Records shown —
§ §
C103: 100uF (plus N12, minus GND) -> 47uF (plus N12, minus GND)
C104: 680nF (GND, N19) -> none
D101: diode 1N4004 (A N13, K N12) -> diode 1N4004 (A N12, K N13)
§ §
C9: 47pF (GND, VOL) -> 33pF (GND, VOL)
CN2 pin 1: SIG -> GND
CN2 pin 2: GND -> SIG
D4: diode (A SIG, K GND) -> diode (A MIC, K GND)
§ §
Task to complete —
When you reach the line holding "C104: 680nF (GND, N19) -> none" in the records above, begin reproducing exactly, stop after the line holding "D101: diode 1N4004", and output nothing else.

Answer to the problem —
C104: 680nF (GND, N19) -> none
D101: diode 1N4004 (A N13, K N12) -> diode 1N4004 (A N12, K N13)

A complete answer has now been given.